Segment Start: Data shown

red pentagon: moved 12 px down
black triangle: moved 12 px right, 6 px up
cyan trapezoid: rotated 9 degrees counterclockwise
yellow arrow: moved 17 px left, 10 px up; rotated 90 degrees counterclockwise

Segment End: Data shown
Segment Start: Data shown

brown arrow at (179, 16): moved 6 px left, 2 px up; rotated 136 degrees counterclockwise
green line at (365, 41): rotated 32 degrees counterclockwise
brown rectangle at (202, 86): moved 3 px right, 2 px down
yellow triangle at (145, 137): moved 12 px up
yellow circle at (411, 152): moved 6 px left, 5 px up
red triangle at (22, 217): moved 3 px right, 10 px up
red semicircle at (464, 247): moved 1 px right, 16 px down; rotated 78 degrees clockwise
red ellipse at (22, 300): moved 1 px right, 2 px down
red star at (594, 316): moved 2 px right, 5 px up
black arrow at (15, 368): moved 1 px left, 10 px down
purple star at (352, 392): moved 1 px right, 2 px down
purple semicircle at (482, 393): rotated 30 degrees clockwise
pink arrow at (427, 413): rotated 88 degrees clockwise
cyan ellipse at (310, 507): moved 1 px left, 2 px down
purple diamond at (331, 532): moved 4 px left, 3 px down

Segment End: Data shown
Segment Start: Data shown

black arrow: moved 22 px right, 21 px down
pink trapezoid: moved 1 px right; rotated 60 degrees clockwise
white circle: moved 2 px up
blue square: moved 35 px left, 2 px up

Segment End: Data shown

### What you are asked to do:
Copy only this part of the entries above: the line with "green line at", the line with "black arrow at", and the lines between, all exactly as written.

### Finished exercise:
green line at (365, 41): rotated 32 degrees counterclockwise
brown rectangle at (202, 86): moved 3 px right, 2 px down
yellow triangle at (145, 137): moved 12 px up
yellow circle at (411, 152): moved 6 px left, 5 px up
red triangle at (22, 217): moved 3 px right, 10 px up
red semicircle at (464, 247): moved 1 px right, 16 px down; rotated 78 degrees clockwise
red ellipse at (22, 300): moved 1 px right, 2 px down
red star at (594, 316): moved 2 px right, 5 px up
black arrow at (15, 368): moved 1 px left, 10 px down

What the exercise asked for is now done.